--- Start of Provided data ---
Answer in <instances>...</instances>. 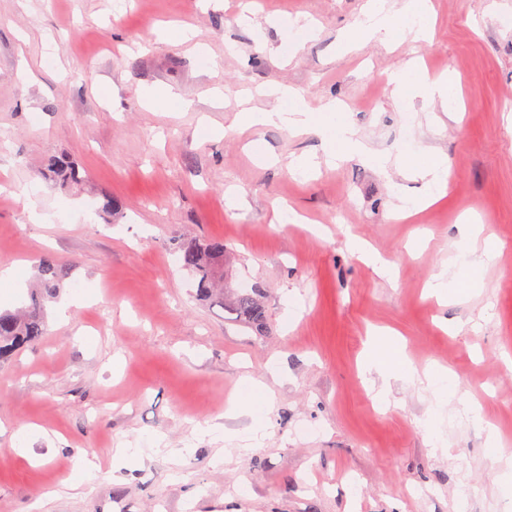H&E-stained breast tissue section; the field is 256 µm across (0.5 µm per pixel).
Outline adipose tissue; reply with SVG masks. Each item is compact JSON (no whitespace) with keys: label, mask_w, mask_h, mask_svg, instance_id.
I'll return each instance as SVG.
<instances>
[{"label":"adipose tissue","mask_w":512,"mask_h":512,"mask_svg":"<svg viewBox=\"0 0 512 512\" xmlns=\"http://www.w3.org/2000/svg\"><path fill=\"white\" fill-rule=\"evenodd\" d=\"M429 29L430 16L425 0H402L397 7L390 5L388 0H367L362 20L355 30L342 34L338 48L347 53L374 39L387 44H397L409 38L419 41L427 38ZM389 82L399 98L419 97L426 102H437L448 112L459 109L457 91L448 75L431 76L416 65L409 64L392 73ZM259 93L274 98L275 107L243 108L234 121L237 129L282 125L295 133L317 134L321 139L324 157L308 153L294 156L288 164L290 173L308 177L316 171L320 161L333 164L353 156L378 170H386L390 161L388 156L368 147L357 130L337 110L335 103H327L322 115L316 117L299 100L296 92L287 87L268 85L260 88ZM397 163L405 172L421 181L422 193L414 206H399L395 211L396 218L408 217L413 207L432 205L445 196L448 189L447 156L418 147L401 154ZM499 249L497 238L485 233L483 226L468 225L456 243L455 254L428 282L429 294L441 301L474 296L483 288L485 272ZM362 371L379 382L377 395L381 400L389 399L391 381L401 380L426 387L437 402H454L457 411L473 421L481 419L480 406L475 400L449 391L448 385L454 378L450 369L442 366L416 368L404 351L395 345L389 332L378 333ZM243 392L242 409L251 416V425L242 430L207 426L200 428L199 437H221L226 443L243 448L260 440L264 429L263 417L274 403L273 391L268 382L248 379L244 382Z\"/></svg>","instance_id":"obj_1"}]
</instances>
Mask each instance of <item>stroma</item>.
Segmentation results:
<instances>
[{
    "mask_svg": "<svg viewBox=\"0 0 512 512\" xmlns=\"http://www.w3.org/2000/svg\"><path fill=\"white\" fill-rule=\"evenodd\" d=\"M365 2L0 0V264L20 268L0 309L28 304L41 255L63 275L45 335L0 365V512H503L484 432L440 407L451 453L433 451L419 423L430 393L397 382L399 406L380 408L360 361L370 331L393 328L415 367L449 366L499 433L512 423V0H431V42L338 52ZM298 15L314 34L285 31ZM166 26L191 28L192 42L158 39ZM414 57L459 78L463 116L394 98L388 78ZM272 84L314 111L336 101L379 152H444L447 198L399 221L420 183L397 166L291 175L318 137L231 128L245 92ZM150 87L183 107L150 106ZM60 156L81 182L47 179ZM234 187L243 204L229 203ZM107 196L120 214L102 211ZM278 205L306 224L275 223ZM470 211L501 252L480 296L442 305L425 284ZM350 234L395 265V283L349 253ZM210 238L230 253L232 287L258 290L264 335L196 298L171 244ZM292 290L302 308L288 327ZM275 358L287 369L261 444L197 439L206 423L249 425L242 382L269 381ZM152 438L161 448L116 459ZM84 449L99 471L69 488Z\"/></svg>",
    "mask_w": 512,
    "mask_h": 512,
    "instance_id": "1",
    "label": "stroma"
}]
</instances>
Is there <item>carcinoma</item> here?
--- End of Provided data ---
--- Start of Provided data ---
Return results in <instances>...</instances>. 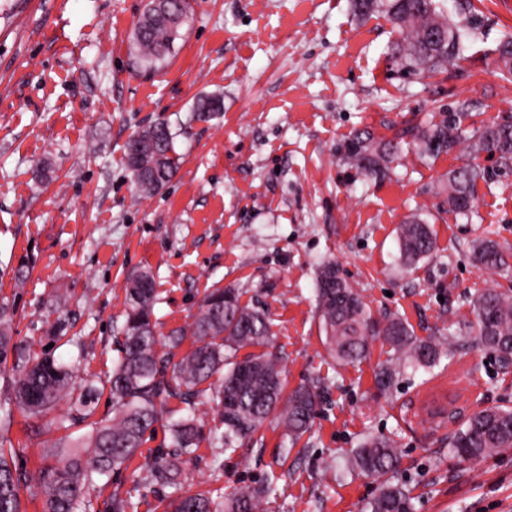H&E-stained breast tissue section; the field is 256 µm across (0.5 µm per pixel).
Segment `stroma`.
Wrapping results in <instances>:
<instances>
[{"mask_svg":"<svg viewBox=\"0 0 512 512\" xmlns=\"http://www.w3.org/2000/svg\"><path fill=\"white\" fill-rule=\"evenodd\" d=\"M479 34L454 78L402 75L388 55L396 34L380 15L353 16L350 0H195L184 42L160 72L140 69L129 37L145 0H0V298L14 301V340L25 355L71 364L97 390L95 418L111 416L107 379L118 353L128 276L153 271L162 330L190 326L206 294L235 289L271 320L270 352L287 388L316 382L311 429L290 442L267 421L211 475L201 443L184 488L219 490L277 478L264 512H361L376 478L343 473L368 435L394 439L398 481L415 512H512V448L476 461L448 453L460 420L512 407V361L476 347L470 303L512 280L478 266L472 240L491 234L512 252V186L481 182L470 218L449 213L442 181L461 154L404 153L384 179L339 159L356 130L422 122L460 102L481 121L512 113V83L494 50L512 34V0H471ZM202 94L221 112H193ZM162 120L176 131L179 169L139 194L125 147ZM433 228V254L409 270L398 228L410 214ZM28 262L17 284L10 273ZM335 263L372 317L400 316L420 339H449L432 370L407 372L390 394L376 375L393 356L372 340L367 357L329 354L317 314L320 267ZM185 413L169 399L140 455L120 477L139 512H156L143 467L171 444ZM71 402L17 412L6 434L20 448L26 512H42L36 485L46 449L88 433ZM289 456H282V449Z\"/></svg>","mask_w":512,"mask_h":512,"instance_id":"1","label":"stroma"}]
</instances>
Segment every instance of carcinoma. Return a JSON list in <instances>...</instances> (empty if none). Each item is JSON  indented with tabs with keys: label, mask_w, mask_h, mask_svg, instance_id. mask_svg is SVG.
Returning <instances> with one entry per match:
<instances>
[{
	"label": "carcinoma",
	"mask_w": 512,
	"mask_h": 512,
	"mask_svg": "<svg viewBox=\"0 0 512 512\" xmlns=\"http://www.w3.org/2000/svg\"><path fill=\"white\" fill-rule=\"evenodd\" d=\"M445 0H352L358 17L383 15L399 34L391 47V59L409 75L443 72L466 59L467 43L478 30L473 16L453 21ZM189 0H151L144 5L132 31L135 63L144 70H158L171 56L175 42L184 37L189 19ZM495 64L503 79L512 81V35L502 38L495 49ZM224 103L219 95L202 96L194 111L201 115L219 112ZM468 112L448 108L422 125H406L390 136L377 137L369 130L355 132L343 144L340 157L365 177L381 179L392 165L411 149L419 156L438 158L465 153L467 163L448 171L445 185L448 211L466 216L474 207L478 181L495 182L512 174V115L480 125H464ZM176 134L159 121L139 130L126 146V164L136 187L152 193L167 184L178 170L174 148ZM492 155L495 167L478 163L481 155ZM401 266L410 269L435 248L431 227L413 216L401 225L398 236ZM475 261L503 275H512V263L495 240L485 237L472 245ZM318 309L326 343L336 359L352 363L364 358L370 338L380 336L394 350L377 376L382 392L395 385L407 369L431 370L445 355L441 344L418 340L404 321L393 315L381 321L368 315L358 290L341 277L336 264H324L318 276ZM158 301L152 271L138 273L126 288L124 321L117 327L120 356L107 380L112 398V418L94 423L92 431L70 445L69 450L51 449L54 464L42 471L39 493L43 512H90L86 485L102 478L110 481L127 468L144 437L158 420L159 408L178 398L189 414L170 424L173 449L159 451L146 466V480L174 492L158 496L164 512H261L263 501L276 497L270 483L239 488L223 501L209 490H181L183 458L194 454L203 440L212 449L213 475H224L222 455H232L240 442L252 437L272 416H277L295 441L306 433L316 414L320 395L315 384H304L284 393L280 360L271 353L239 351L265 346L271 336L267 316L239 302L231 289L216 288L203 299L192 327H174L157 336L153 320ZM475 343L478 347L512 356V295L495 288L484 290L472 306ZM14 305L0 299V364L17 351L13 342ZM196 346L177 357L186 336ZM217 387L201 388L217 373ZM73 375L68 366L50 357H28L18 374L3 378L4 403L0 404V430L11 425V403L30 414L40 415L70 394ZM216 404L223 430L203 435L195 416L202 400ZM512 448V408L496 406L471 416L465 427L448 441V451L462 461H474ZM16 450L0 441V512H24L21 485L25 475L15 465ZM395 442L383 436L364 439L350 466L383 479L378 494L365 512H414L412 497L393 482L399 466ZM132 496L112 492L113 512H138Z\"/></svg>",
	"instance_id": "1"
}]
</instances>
--- End of Provided data ---
> **Exercise directions**
Extract exactly and only these lines: the line containing "Mask each instance of <item>stroma</item>.", the line containing "Is there <item>carcinoma</item> here?", and every line between them.

> **Solution to this problem**
Mask each instance of <item>stroma</item>.
Segmentation results:
<instances>
[{
    "mask_svg": "<svg viewBox=\"0 0 512 512\" xmlns=\"http://www.w3.org/2000/svg\"><path fill=\"white\" fill-rule=\"evenodd\" d=\"M365 2L0 0V264L20 268L0 309L28 304L41 255L63 275L45 335L0 365V512H503L484 432L440 407L451 453L433 451L419 423L430 393L397 382L399 406L380 408L360 361L370 331L393 328L415 367L449 366L499 433L512 423V0H431V42L338 52ZM298 15L314 34L285 31ZM166 26L191 28L192 42L158 39ZM414 57L459 78L463 116L394 98L388 78ZM272 84L314 111L336 101L379 152H444L447 198L399 221L420 183L397 166L291 175L318 137L231 128L245 92ZM150 87L183 107L150 106ZM60 156L81 182L47 179ZM234 187L243 204L229 203ZM107 196L120 214L102 211ZM278 205L306 224L275 223ZM470 211L501 252L480 296L442 305L425 284ZM350 234L395 265V283L349 253ZM210 238L230 253L232 287L258 290L264 335L196 298L171 244ZM292 290L302 308L288 327ZM275 358L287 369L261 444L197 439L206 423L249 425L242 382L269 381ZM152 438L161 448L116 459ZM84 449L99 471L69 488Z\"/></svg>",
    "mask_w": 512,
    "mask_h": 512,
    "instance_id": "1",
    "label": "stroma"
}]
</instances>
Is there <item>carcinoma</item> here?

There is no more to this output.